# WHAT YOU HAVE TO DO
In the material below, the lines from the one containing "C4: none -> 15nF (+3V3, VRAW)" through the one containing "C4: 100uF (plus" are to be given again exactly, ends included, and no others.

# THE DATA
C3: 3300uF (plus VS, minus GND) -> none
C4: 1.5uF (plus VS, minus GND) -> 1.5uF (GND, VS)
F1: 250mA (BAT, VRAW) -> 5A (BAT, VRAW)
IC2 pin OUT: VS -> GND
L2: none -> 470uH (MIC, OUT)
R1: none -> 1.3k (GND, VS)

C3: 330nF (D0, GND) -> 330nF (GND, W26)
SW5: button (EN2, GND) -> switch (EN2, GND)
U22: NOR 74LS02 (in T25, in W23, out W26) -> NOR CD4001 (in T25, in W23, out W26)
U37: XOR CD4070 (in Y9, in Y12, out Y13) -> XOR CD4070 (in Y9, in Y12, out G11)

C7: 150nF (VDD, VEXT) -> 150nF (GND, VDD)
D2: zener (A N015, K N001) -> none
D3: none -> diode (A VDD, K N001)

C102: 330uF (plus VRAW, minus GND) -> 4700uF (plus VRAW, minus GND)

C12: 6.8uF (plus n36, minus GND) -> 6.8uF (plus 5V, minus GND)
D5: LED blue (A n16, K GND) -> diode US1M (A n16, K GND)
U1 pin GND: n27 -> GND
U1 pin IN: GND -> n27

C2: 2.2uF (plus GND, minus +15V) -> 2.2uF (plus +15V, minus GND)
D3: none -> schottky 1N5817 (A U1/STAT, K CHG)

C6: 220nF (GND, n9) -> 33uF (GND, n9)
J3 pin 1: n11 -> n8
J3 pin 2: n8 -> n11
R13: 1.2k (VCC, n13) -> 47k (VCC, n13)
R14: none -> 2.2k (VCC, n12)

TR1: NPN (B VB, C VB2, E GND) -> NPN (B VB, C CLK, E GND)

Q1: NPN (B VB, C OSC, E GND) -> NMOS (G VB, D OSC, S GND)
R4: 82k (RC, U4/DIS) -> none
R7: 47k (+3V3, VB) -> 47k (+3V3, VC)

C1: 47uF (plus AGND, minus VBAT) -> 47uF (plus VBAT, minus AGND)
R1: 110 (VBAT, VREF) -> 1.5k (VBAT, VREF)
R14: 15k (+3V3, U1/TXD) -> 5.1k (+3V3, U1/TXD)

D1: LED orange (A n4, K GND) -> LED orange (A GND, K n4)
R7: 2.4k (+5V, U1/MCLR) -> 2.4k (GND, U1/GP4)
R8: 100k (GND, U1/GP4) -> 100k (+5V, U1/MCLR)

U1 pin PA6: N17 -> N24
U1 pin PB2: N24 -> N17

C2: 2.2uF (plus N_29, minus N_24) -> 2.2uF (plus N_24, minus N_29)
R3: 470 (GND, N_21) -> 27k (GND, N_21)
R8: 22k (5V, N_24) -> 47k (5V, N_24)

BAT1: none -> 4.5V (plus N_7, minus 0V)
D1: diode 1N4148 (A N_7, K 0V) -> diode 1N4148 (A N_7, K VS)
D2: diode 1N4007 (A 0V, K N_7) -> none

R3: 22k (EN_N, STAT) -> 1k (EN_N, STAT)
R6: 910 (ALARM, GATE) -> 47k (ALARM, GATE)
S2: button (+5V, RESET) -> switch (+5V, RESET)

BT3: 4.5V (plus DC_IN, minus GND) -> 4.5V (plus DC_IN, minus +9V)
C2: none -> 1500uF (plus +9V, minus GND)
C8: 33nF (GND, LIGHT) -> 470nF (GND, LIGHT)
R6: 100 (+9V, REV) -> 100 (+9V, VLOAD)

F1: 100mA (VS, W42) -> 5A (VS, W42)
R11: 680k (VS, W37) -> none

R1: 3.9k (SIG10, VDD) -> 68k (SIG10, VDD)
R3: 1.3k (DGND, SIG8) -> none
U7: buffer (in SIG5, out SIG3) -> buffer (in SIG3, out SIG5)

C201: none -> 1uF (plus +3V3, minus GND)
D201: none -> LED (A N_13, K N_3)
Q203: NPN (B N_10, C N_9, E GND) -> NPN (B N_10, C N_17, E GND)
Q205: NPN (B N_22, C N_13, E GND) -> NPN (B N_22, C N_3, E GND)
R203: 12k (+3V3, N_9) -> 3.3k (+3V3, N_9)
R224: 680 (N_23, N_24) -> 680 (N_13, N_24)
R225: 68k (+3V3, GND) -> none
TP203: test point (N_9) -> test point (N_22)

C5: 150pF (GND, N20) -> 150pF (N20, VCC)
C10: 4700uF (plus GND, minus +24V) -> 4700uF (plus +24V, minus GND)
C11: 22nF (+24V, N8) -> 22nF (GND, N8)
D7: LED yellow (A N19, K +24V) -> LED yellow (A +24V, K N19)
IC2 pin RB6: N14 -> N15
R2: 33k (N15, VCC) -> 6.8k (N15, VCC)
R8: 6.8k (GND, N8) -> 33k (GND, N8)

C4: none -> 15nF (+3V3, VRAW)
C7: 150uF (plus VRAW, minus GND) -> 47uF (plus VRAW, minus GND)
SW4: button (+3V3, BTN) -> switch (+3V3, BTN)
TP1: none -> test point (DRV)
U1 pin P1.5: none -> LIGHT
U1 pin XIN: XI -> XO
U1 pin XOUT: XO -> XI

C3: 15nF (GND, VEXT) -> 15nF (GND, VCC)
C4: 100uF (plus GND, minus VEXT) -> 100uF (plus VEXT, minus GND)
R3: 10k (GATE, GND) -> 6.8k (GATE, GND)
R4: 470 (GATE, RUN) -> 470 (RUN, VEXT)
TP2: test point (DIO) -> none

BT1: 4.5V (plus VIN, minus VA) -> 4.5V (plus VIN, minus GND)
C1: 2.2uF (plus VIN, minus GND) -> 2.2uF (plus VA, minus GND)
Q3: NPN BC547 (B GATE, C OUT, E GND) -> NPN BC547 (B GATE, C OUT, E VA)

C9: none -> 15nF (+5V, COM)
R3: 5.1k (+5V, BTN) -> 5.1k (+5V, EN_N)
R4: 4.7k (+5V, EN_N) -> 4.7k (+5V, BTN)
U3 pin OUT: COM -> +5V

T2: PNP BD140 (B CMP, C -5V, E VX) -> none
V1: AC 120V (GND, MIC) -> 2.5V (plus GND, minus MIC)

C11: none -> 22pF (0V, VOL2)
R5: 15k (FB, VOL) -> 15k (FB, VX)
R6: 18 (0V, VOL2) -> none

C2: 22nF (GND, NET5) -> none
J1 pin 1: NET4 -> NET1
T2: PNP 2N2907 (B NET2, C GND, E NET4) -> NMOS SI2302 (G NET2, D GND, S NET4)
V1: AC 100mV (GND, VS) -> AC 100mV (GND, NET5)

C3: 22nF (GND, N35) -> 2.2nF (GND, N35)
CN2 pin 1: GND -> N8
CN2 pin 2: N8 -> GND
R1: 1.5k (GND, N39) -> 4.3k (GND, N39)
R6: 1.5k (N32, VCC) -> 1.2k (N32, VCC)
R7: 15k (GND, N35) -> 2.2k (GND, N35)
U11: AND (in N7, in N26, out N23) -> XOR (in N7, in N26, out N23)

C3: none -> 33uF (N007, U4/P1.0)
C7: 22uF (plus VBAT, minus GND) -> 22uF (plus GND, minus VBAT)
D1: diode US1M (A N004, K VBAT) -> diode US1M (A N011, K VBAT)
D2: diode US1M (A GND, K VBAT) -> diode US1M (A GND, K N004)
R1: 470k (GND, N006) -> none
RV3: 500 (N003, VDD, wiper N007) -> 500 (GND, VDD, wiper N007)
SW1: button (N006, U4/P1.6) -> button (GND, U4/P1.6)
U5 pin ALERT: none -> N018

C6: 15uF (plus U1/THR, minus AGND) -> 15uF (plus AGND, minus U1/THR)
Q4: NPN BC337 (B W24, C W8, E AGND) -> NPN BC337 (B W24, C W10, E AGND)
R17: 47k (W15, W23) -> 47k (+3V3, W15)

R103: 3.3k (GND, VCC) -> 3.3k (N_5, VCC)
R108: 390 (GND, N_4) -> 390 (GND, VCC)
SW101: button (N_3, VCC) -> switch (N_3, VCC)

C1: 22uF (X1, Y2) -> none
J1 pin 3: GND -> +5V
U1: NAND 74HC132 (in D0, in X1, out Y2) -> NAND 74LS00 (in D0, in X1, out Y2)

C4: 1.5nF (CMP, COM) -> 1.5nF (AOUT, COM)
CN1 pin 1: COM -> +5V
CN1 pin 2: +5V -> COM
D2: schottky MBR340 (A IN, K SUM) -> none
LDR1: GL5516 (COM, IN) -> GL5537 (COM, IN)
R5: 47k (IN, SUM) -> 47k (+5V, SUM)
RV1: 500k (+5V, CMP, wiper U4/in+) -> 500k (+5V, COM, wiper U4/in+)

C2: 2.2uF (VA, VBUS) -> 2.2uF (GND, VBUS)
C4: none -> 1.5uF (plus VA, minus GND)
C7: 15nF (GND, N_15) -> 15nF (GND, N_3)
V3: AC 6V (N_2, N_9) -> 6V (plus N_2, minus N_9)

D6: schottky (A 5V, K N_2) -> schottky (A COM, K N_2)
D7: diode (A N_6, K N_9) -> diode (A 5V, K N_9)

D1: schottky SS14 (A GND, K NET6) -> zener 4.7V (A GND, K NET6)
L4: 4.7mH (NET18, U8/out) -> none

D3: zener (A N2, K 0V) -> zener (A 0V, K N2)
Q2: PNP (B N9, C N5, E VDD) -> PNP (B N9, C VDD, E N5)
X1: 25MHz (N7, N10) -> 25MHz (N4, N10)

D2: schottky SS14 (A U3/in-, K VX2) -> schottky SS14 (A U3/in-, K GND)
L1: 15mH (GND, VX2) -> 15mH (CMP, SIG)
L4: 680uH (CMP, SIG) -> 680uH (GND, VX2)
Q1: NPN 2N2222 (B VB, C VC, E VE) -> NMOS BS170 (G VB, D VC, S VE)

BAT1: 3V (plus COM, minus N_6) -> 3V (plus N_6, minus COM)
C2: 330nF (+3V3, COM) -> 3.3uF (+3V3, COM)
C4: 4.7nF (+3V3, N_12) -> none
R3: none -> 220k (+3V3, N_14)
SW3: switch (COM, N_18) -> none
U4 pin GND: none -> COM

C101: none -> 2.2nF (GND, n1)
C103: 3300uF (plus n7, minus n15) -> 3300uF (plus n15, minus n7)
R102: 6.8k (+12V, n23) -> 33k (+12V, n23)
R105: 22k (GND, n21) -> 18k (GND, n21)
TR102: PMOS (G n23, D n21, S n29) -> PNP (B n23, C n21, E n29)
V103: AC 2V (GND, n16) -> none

# SOLUTION TO THIS PROBLEM
C4: none -> 15nF (+3V3, VRAW)
C7: 150uF (plus VRAW, minus GND) -> 47uF (plus VRAW, minus GND)
SW4: button (+3V3, BTN) -> switch (+3V3, BTN)
TP1: none -> test point (DRV)
U1 pin P1.5: none -> LIGHT
U1 pin XIN: XI -> XO
U1 pin XOUT: XO -> XI

C3: 15nF (GND, VEXT) -> 15nF (GND, VCC)
C4: 100uF (plus GND, minus VEXT) -> 100uF (plus VEXT, minus GND)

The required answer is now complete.